[Exercise goal]: For the entries below, the expected answer is the line with "yellow lemon |", the line with "moved | black", and every line between them, exactly as written, and nothing more.

[Dataset records]:
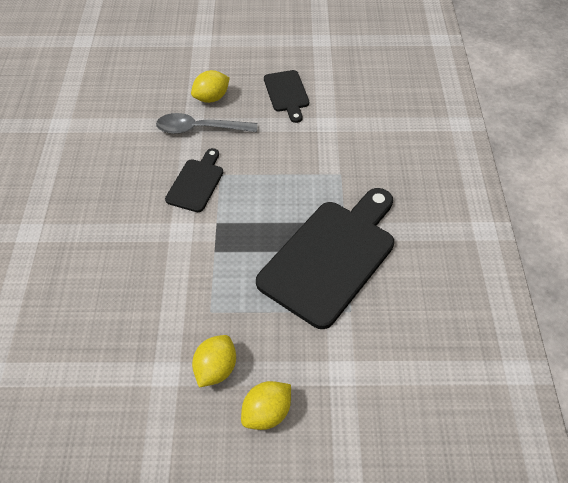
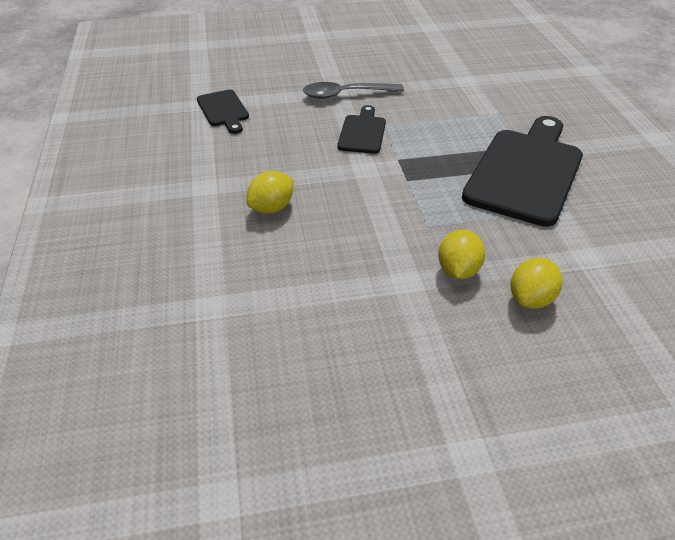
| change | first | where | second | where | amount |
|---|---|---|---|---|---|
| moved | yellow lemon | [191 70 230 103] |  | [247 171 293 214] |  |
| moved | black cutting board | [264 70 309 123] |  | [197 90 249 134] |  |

---

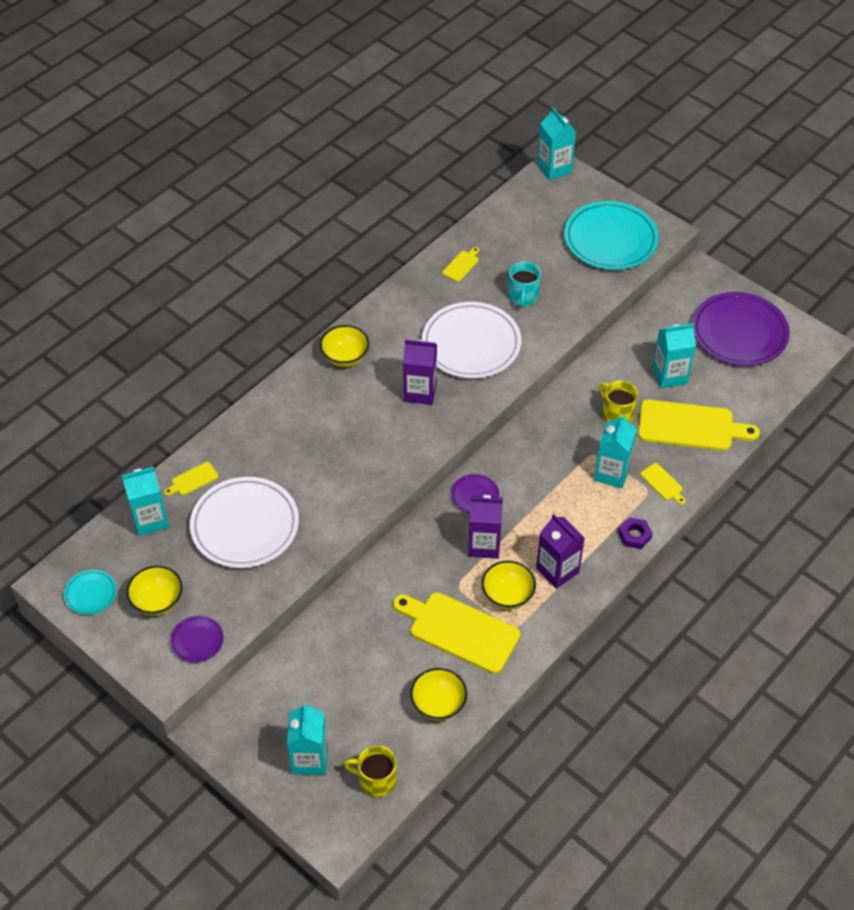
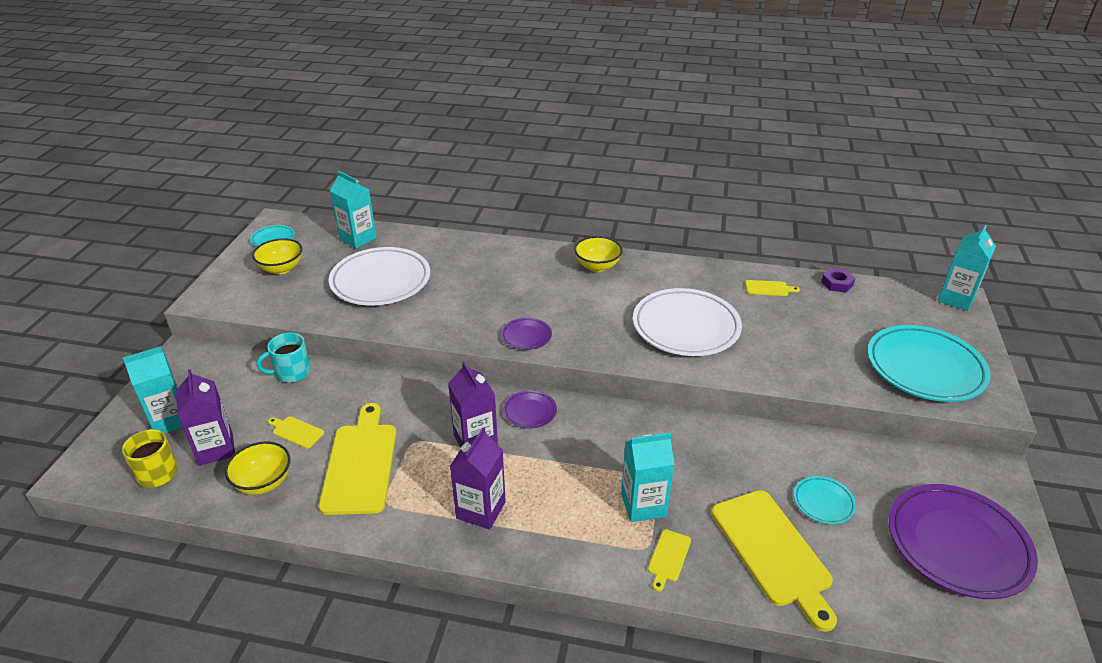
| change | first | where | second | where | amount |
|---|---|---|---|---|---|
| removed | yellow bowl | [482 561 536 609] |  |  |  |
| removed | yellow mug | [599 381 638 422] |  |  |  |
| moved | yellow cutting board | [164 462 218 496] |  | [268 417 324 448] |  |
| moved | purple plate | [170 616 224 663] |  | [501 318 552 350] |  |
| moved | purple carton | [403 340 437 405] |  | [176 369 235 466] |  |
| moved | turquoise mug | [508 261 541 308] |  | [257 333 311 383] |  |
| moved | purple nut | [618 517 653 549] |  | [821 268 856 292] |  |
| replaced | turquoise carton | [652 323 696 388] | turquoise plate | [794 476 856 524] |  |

[Result of this task]:
| moved | yellow lemon | [191 70 230 103] |  | [247 171 293 214] |  |
| moved | black cutting board | [264 70 309 123] |  | [197 90 249 134] |  |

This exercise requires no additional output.